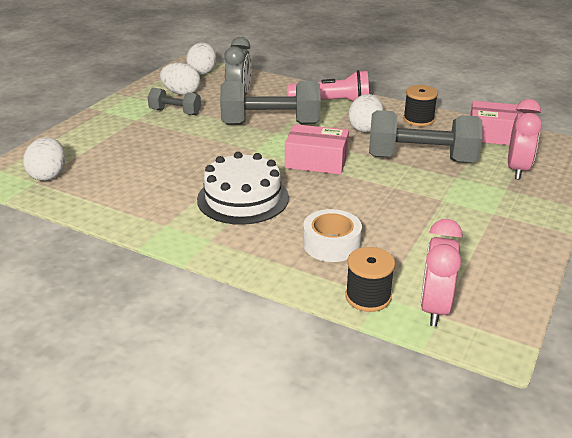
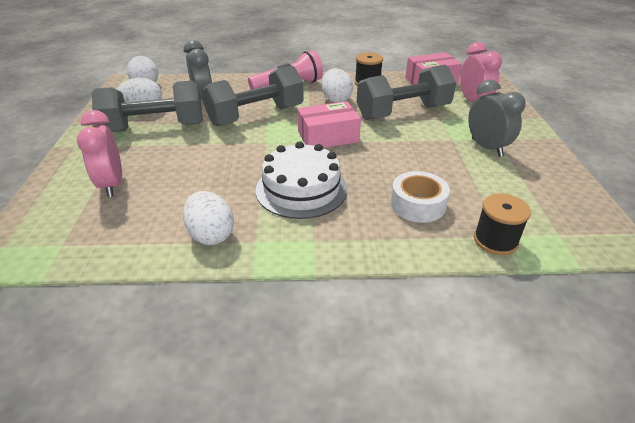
camera: 30 degrees left, 5 degrees up
(48, 175) = (72, 232): white egg -> white egg (211, 235)
(175, 112) = (155, 128): grey dumbbell -> grey dumbbell, size x1.89
(434, 308) = (549, 230): pink clock -> pink clock (112, 185)
(470, 218) = (486, 147): none -> grey clock

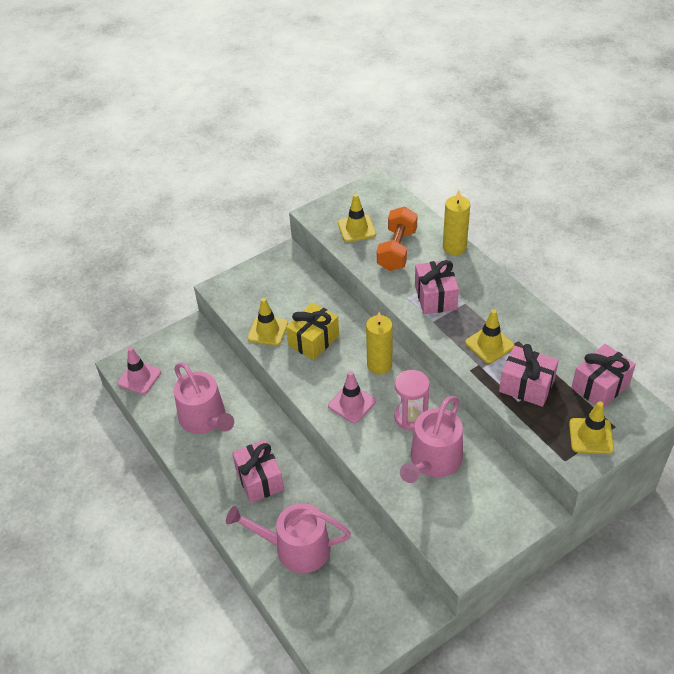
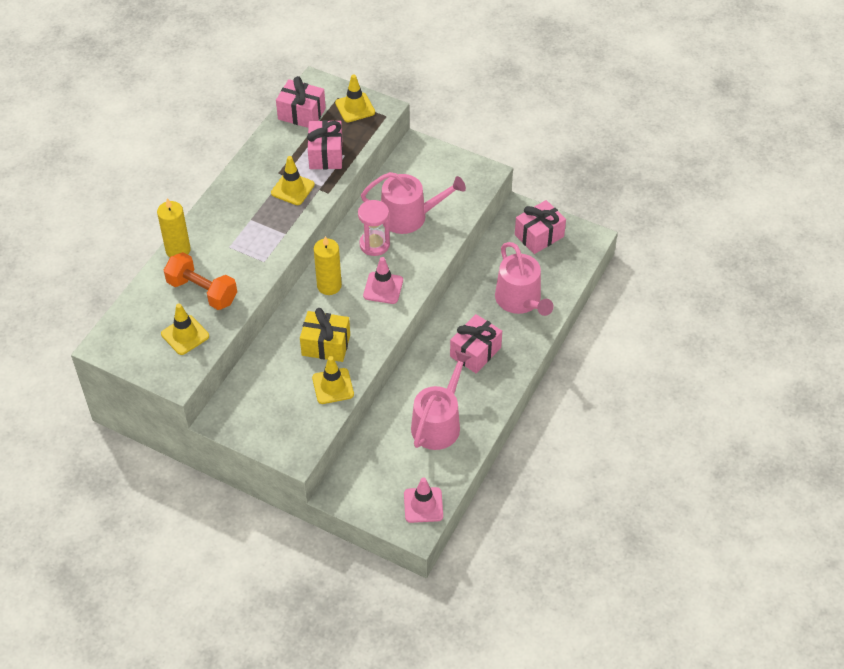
camera: 120 degrees left, 5 degrees up
(397, 250) = (202, 291): orange dumbbell -> orange dumbbell turned 45 degrees clockwise
(435, 297) = (253, 241): pink gift -> pink gift (539, 236)

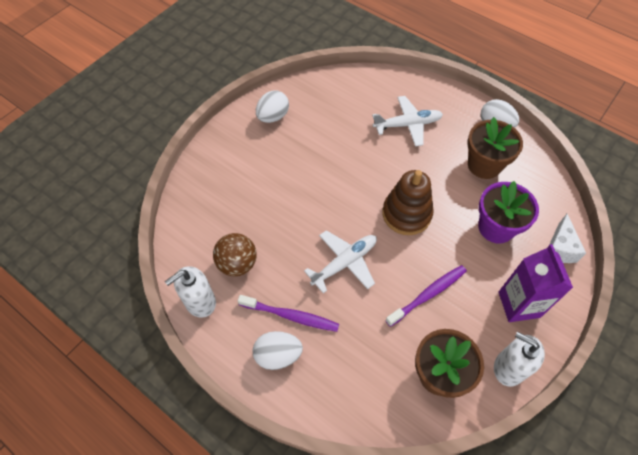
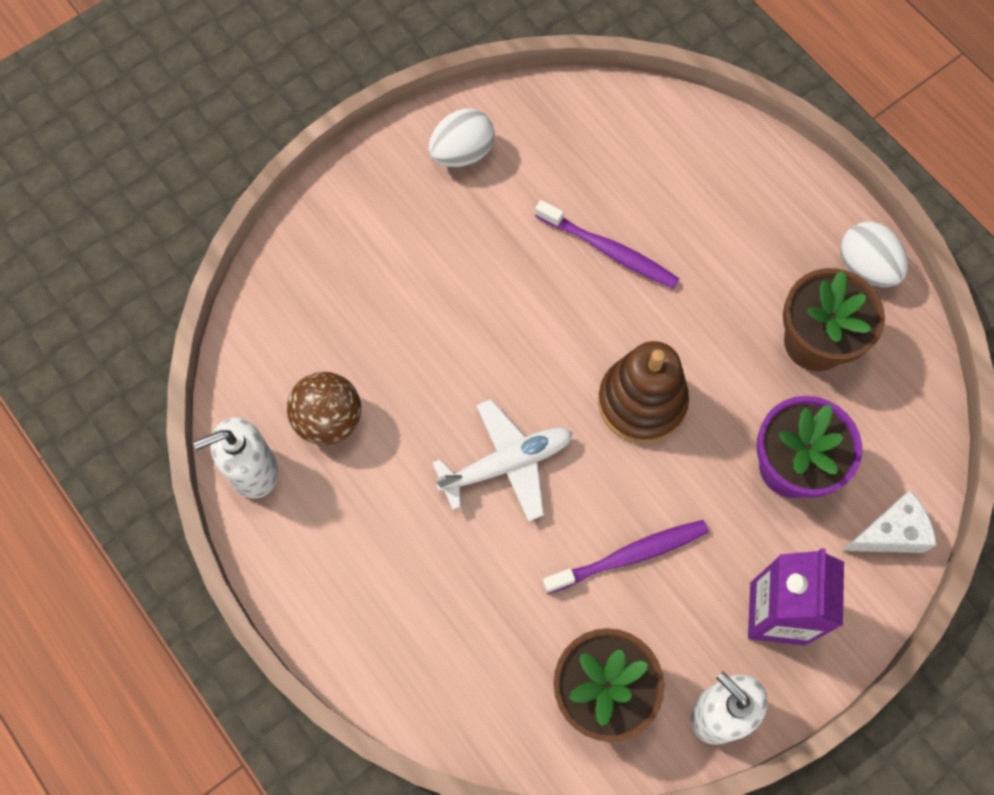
camera: 15 degrees right, 10 degrees up
(278, 355) = (354, 592): white egg -> none
(291, 316) = (392, 532): purple toothbrush -> purple toothbrush (609, 251)
(407, 125) = (701, 227): white plane -> none
(559, 248) = (889, 533): white cheese -> white cheese turned 135 degrees counterclockwise

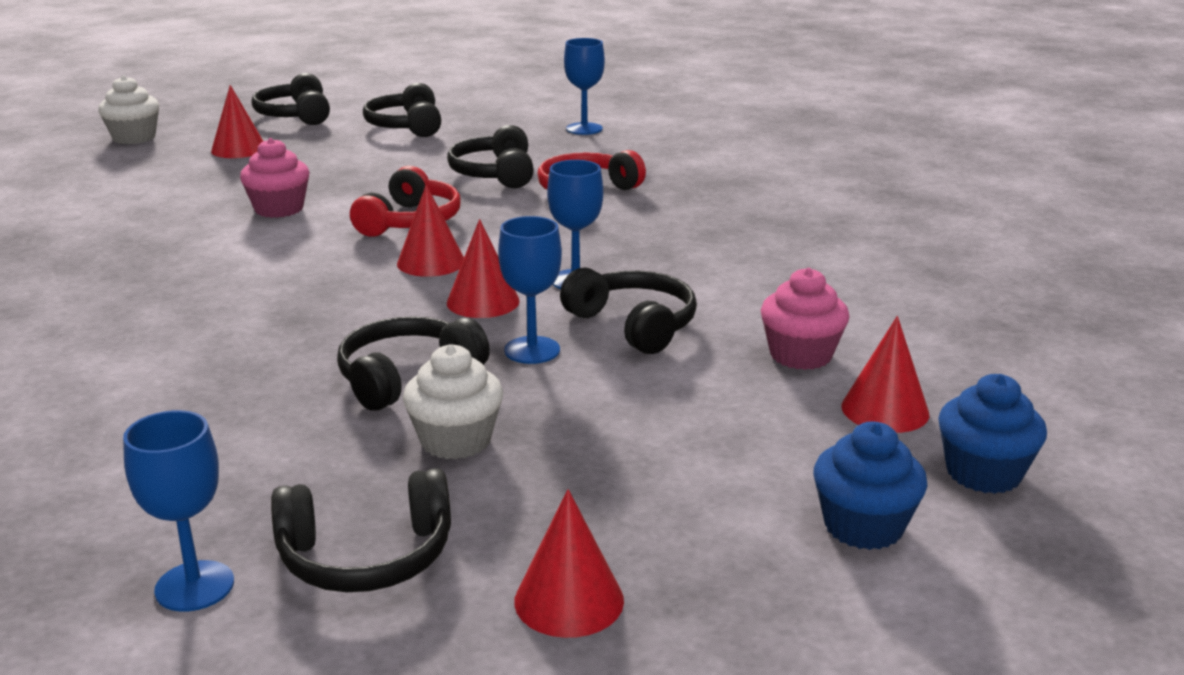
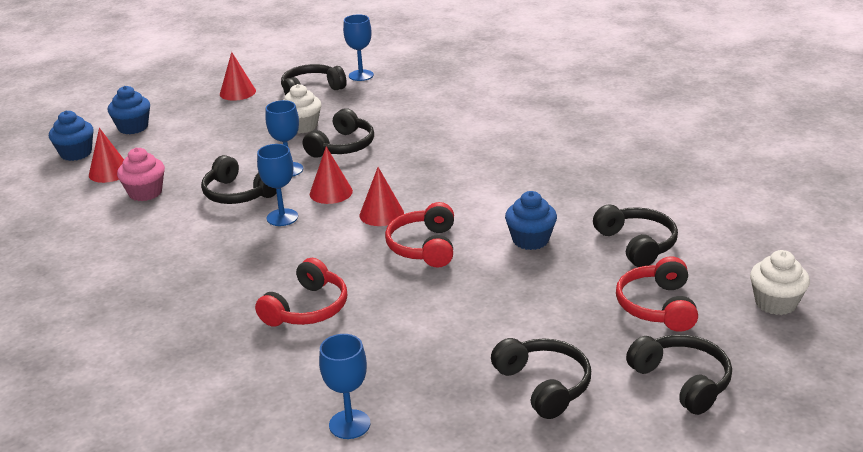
camera: 165 degrees right, 5 degrees up
(239, 149) = (657, 306): red cone -> red headphones
(279, 209) = (530, 240): pink cupcake -> blue cupcake
(494, 174) = (398, 318): black headphones -> black headphones (637, 244)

==*==

◆ Your objective:
Every entry should be repeated verbatim, with the pictures left out.

◆ Response area:
camera: 30 degrees left, 5 degrees up
(48, 175) = (72, 232): white egg -> white egg (211, 235)
(175, 112) = (155, 128): grey dumbbell -> grey dumbbell, size x1.89
(434, 308) = (549, 230): pink clock -> pink clock (112, 185)
(470, 218) = (486, 147): none -> grey clock

camera: 120 degrees left, 5 degrees up
(397, 250) = (202, 291): orange dumbbell -> orange dumbbell turned 45 degrees clockwise
(435, 297) = (253, 241): pink gift -> pink gift (539, 236)

camera: 15 degrees right, 10 degrees up
(278, 355) = (354, 592): white egg -> none
(291, 316) = (392, 532): purple toothbrush -> purple toothbrush (609, 251)
(407, 125) = (701, 227): white plane -> none
(559, 248) = (889, 533): white cheese -> white cheese turned 135 degrees counterclockwise

camera: 165 degrees right, 5 degrees up
(239, 149) = (657, 306): red cone -> red headphones
(279, 209) = (530, 240): pink cupcake -> blue cupcake
(494, 174) = (398, 318): black headphones -> black headphones (637, 244)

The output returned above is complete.